Collect all lines from the listing that include the string "lime".

-*-*-

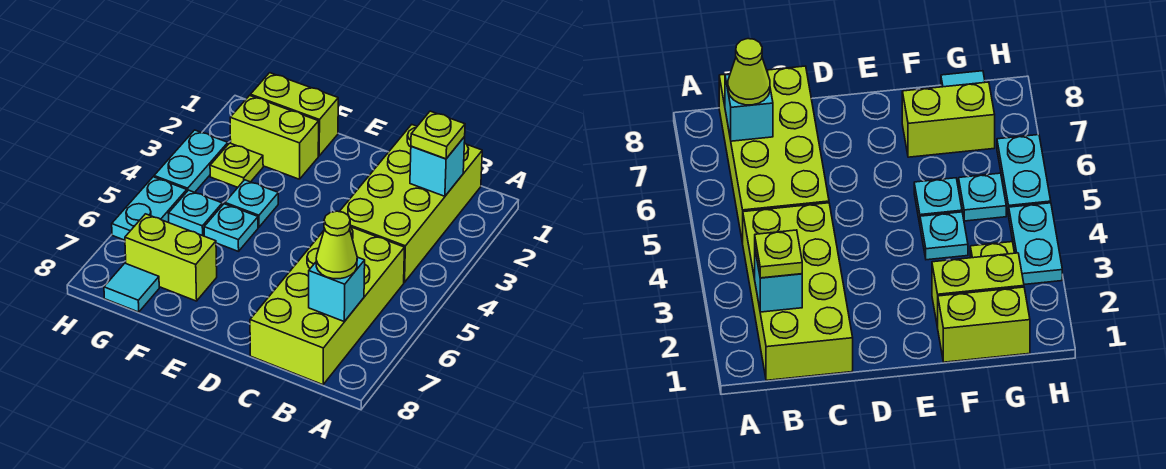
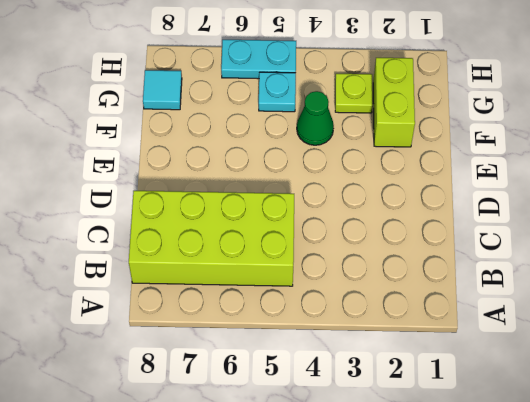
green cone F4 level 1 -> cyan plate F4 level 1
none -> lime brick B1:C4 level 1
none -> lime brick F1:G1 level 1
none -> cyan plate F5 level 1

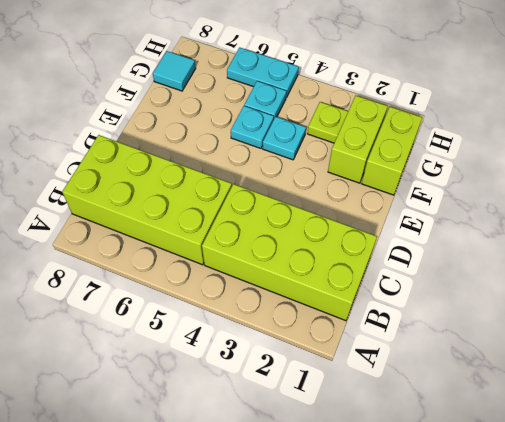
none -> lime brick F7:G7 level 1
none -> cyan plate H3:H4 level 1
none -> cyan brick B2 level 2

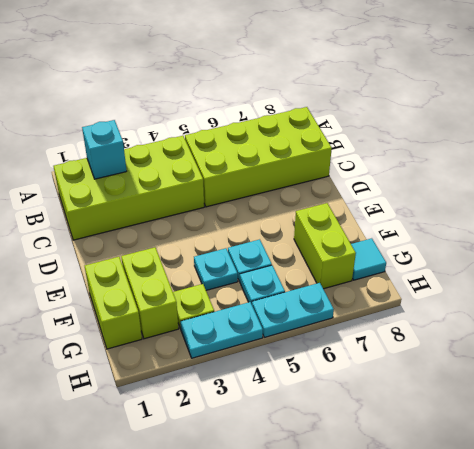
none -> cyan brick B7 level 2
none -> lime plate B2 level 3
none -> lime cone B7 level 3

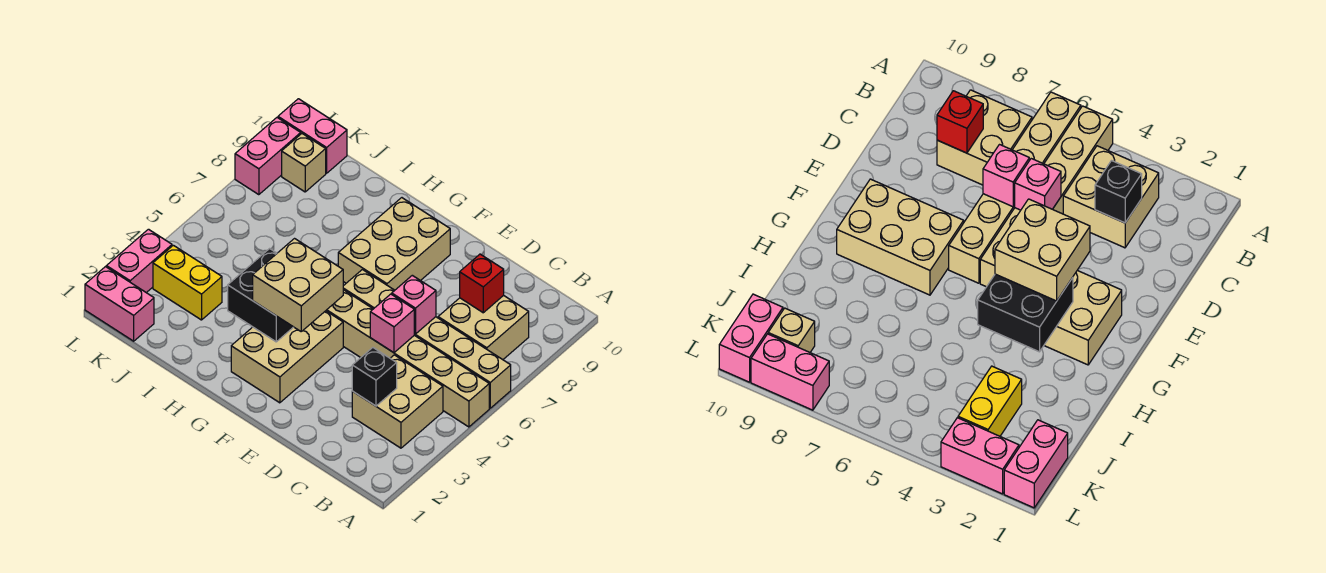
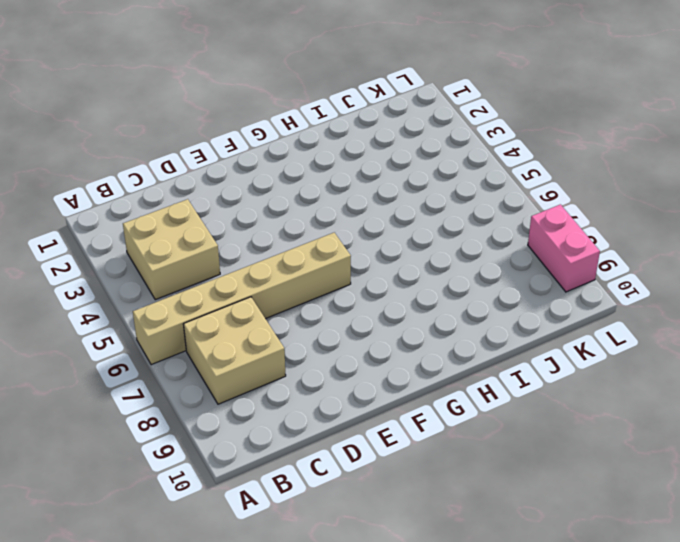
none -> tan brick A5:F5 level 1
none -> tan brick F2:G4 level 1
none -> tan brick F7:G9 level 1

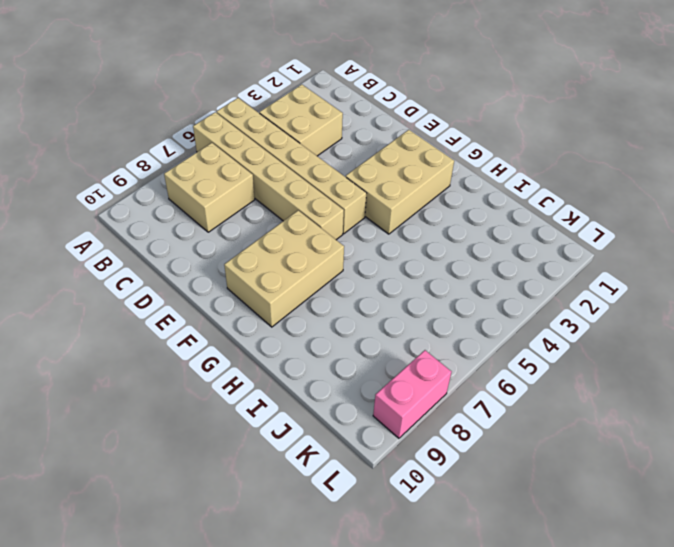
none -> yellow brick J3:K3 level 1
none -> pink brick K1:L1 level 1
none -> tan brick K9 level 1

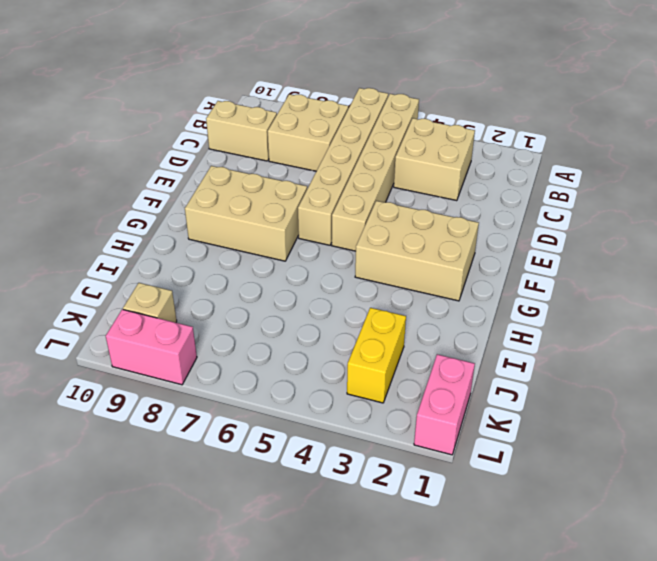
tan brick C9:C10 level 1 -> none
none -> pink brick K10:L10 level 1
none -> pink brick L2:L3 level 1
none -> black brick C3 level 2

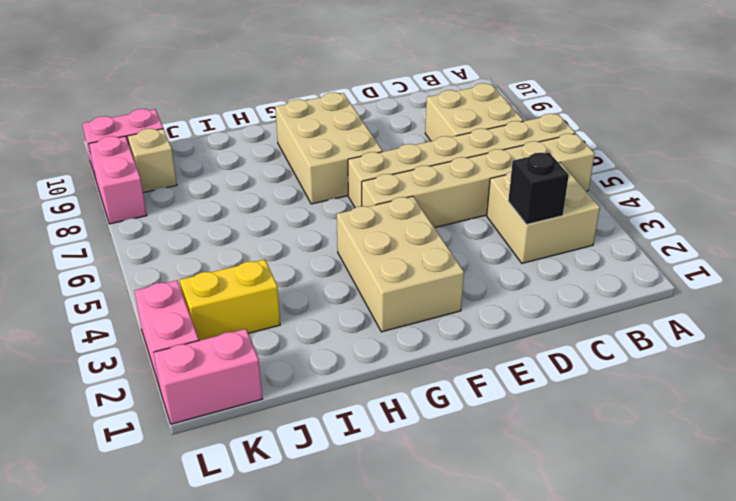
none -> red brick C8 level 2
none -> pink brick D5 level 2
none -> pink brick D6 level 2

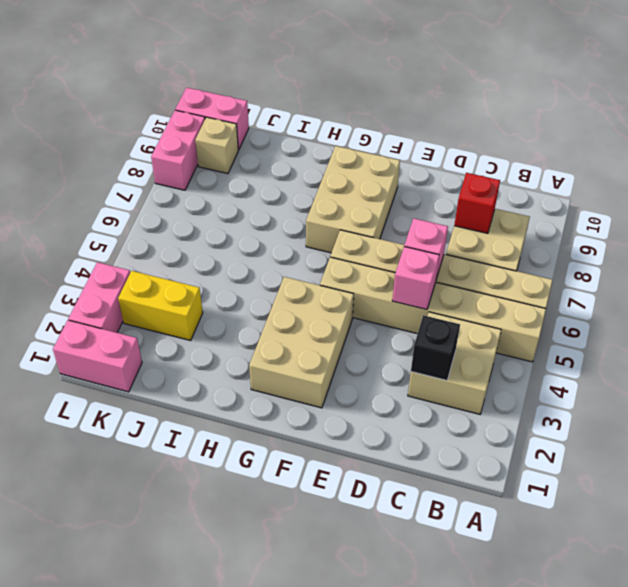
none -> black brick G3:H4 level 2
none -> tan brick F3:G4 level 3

-*-*-

= Exercise solution =
none -> lime brick B1:C4 level 1
none -> lime brick F1:G1 level 1
none -> lime brick F7:G7 level 1
none -> lime plate B2 level 3
none -> lime cone B7 level 3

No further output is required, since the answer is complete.